● Listed records:
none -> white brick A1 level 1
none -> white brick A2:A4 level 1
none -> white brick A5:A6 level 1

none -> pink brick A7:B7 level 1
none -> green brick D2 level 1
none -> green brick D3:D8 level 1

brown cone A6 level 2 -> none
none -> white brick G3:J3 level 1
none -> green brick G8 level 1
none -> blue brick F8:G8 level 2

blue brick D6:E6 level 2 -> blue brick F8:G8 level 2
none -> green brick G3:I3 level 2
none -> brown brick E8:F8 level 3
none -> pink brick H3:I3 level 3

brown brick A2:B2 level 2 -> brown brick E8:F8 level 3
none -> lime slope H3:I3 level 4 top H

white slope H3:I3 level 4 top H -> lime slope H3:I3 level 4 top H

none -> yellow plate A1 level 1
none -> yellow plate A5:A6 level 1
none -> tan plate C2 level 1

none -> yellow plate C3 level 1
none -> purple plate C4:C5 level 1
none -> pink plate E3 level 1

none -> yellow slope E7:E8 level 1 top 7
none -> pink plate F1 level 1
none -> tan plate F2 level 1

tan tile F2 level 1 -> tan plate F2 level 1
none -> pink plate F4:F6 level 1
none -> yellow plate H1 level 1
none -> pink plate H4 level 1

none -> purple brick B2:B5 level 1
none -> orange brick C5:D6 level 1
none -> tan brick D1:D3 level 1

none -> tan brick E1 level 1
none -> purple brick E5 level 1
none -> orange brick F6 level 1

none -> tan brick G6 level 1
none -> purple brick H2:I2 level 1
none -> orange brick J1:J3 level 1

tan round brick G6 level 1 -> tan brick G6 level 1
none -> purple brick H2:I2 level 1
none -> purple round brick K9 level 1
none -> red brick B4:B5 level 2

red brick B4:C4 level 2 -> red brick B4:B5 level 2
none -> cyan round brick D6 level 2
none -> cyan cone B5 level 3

● Work to complete: Extract every line containing the string "round" from the data above.

● Solved problem:
tan round brick G6 level 1 -> tan brick G6 level 1
none -> purple round brick K9 level 1
none -> cyan round brick D6 level 2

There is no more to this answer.